Source material:
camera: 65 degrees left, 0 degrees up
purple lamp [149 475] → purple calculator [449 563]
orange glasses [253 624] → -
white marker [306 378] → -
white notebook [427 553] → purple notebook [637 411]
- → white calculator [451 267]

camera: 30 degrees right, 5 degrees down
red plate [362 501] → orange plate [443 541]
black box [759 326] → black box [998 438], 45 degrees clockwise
* * *
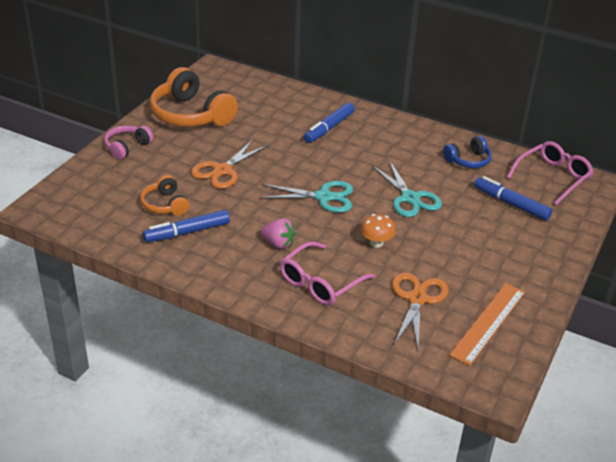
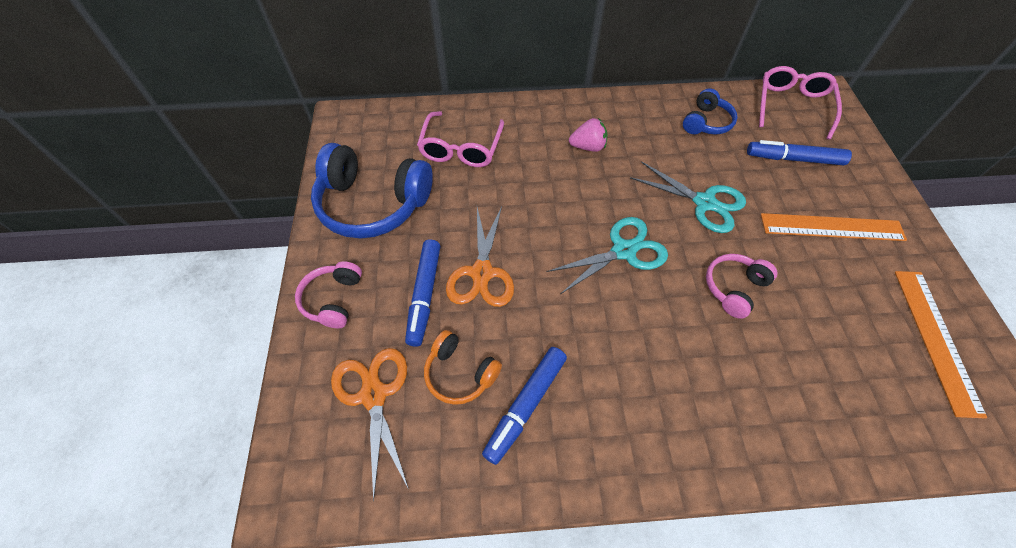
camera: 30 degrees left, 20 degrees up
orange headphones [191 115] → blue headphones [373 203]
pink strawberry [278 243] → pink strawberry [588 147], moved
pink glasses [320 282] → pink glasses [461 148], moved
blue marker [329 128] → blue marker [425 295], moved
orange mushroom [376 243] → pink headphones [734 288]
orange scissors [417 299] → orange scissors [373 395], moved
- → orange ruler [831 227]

Task brief:
Show a copy of each line from the records above in which the string "purple" occurs.

Solved problem:
purple lamp [149 475] → purple calculator [449 563]
white notebook [427 553] → purple notebook [637 411]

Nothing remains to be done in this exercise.